▶ _EXERCISE INSTRUCTIONS_:
If an entry holds a picture, drop the picture but restate the entry word for word.

═════ DATASET RECORDS

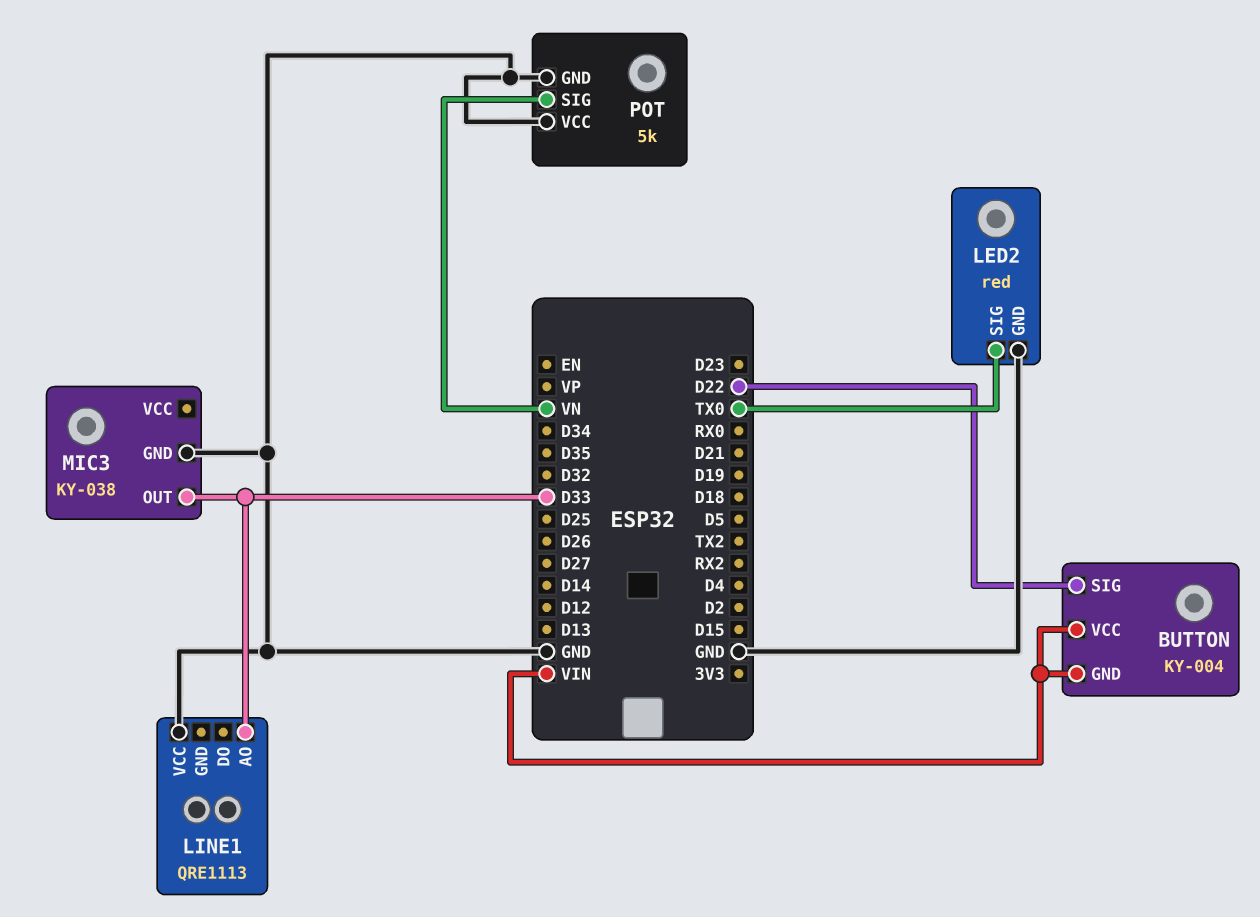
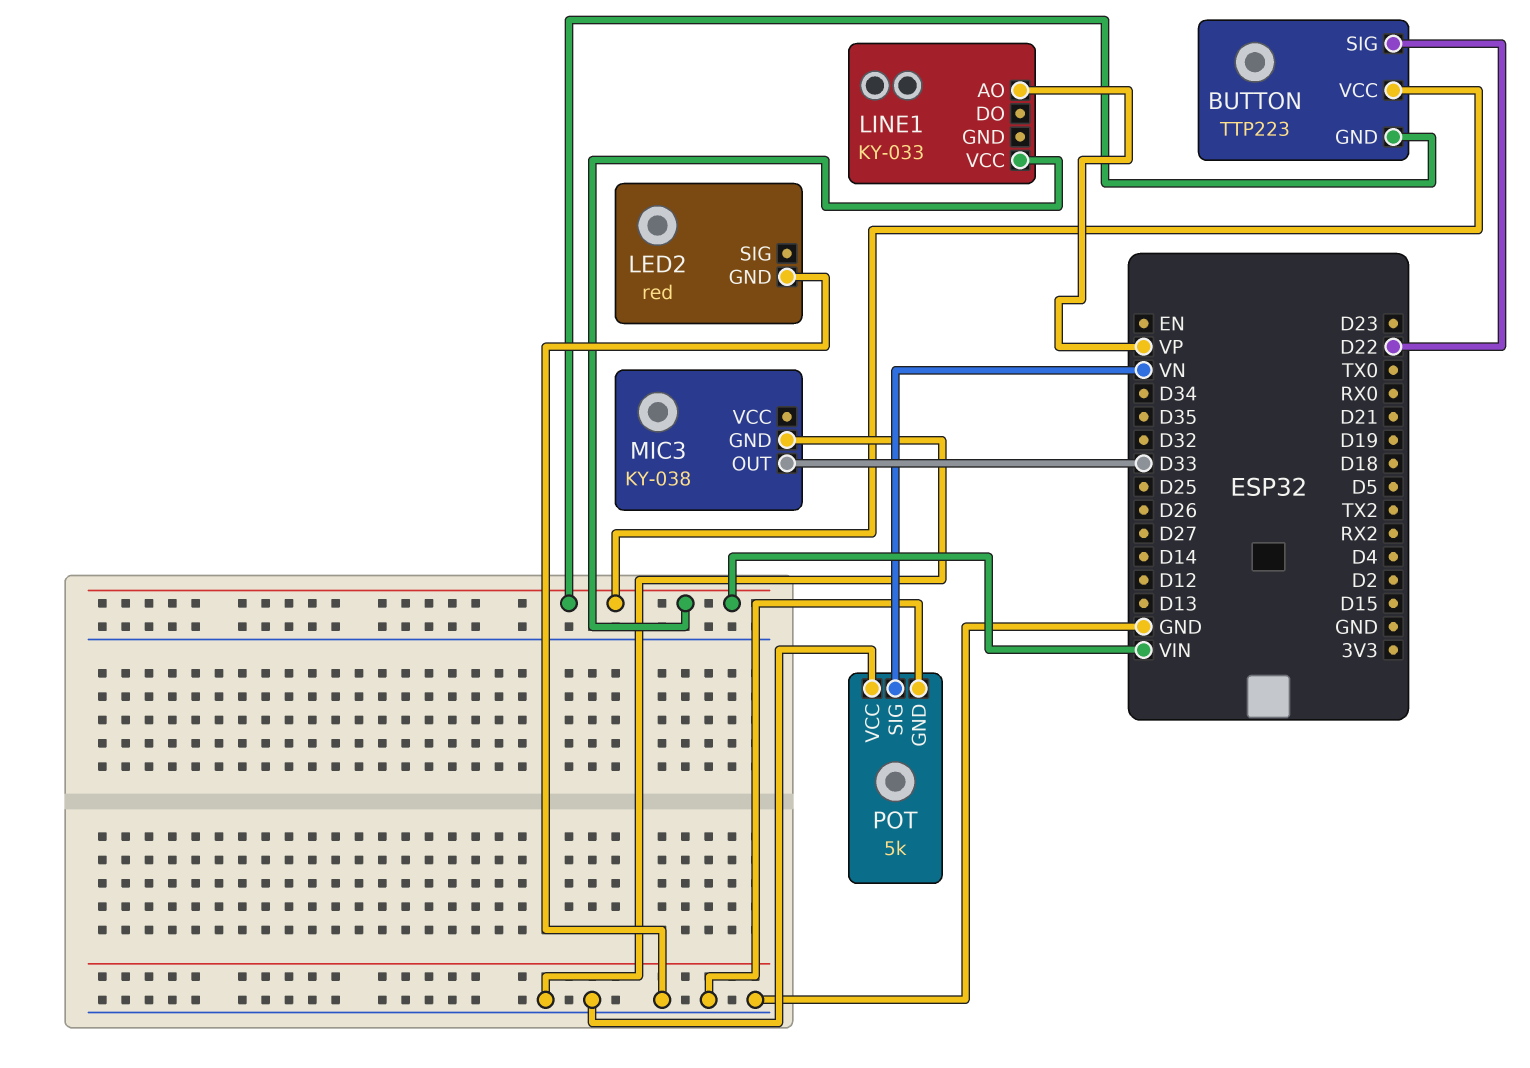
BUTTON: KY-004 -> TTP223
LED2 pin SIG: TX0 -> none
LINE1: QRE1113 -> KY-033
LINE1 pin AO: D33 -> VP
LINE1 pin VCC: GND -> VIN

══════════

▶ _RESULT FOR THIS EXERCISE_:
BUTTON: KY-004 -> TTP223
LED2 pin SIG: TX0 -> none
LINE1: QRE1113 -> KY-033
LINE1 pin AO: D33 -> VP
LINE1 pin VCC: GND -> VIN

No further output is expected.